*Set exercise*. Report each line of the entries below that contains the string "acciaccatura", copying every such line in full.

+++

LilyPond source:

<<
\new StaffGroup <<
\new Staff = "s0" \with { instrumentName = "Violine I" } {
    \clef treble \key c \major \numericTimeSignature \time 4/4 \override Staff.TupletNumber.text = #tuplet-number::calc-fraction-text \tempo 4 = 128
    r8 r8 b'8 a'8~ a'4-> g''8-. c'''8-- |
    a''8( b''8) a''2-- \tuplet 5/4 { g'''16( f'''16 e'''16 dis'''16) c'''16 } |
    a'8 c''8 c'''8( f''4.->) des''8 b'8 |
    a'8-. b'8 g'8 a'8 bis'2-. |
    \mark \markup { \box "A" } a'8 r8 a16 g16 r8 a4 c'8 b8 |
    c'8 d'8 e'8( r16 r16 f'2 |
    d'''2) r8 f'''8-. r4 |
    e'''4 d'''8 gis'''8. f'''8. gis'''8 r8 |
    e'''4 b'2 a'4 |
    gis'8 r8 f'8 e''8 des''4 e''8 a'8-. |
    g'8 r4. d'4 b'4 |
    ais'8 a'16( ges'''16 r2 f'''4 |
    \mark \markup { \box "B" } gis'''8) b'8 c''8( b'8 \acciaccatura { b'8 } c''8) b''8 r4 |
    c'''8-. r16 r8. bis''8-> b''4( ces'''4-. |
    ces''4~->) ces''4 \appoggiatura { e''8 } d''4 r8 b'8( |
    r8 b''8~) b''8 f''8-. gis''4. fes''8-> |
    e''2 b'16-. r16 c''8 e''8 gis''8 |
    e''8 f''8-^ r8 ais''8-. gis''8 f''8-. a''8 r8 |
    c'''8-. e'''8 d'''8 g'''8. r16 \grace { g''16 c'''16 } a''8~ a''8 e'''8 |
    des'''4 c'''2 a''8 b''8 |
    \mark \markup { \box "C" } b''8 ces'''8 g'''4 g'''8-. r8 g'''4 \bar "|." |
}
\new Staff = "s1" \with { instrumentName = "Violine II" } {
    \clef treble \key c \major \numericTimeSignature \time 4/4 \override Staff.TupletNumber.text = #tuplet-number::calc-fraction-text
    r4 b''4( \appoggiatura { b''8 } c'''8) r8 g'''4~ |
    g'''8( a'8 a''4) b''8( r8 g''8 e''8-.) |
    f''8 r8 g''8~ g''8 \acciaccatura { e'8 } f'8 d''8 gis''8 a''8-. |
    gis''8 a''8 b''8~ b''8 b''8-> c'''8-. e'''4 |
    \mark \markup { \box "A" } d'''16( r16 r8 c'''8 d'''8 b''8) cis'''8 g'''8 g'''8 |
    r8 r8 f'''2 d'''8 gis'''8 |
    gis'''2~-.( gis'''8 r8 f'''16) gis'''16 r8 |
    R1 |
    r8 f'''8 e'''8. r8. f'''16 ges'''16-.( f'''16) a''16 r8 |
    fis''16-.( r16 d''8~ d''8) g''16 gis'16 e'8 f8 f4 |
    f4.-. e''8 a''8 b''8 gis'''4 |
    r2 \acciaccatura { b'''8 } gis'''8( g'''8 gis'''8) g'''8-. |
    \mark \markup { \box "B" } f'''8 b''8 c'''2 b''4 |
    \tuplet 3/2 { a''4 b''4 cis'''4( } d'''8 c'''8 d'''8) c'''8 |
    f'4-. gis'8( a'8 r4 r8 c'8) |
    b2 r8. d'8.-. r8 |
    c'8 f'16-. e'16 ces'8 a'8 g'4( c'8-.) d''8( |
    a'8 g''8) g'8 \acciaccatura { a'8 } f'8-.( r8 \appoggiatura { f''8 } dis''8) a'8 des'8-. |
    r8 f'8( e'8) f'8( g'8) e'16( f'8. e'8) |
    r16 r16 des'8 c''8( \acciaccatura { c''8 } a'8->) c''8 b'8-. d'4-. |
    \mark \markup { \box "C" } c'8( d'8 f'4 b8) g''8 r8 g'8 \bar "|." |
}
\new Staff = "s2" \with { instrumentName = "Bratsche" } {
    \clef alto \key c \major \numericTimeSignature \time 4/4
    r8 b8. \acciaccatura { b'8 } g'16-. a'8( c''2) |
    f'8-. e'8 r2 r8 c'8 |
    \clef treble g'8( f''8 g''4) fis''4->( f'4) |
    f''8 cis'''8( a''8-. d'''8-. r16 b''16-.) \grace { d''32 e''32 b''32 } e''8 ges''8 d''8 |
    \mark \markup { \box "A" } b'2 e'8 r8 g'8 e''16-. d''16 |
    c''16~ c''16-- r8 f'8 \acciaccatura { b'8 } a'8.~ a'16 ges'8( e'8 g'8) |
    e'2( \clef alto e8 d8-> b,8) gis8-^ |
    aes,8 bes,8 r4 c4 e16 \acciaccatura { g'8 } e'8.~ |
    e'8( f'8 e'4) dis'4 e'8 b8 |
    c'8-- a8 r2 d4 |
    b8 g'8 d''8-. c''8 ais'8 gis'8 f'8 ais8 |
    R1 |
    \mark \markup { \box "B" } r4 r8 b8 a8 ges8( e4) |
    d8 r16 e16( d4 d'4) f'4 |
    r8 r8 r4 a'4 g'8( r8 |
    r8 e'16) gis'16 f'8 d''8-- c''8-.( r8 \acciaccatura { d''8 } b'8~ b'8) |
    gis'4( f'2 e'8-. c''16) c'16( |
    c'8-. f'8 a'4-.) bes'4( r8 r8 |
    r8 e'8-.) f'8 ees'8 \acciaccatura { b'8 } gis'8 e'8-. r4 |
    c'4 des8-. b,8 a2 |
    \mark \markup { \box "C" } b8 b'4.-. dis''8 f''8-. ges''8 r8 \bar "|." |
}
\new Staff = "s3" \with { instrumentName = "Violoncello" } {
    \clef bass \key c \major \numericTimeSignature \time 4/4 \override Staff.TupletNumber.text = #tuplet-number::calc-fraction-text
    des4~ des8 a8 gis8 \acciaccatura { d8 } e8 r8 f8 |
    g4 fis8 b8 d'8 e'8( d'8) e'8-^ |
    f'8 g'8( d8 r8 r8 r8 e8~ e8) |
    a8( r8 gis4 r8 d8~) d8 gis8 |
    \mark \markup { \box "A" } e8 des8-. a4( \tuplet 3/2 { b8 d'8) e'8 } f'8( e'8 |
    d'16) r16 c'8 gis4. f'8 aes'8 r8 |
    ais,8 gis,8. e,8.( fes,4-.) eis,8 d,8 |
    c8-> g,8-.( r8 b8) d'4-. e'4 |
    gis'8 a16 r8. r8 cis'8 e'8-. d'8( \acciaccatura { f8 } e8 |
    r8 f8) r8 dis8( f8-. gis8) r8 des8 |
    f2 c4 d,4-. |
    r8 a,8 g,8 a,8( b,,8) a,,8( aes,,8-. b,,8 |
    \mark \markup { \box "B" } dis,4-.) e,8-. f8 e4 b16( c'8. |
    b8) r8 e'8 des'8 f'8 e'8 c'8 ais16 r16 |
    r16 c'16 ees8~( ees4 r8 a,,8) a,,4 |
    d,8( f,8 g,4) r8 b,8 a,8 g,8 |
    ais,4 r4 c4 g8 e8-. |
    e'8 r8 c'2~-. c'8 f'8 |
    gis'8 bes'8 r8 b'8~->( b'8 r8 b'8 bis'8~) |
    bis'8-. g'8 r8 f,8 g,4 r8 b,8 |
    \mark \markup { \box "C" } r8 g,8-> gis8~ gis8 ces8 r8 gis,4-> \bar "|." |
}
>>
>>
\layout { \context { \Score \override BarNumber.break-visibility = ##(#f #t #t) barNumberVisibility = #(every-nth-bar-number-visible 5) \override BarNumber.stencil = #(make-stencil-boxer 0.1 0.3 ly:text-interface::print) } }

+++

*Task answer*.
    \mark \markup { \box "B" } gis'''8) b'8 c''8( b'8 \acciaccatura { b'8 } c''8) b''8 r4 |
    f''8 r8 g''8~ g''8 \acciaccatura { e'8 } f'8 d''8 gis''8 a''8-. |
    r2 \acciaccatura { b'''8 } gis'''8( g'''8 gis'''8) g'''8-. |
    a'8 g''8) g'8 \acciaccatura { a'8 } f'8-.( r8 \appoggiatura { f''8 } dis''8) a'8 des'8-. |
    r16 r16 des'8 c''8( \acciaccatura { c''8 } a'8->) c''8 b'8-. d'4-. |
    r8 b8. \acciaccatura { b'8 } g'16-. a'8( c''2) |
    c''16~ c''16-- r8 f'8 \acciaccatura { b'8 } a'8.~ a'16 ges'8( e'8 g'8) |
    aes,8 bes,8 r4 c4 e16 \acciaccatura { g'8 } e'8.~ |
    r8 e'16) gis'16 f'8 d''8-- c''8-.( r8 \acciaccatura { d''8 } b'8~ b'8) |
    r8 e'8-.) f'8 ees'8 \acciaccatura { b'8 } gis'8 e'8-. r4 |
    des4~ des8 a8 gis8 \acciaccatura { d8 } e8 r8 f8 |
    gis'8 a16 r8. r8 cis'8 e'8-. d'8( \acciaccatura { f8 } e8 |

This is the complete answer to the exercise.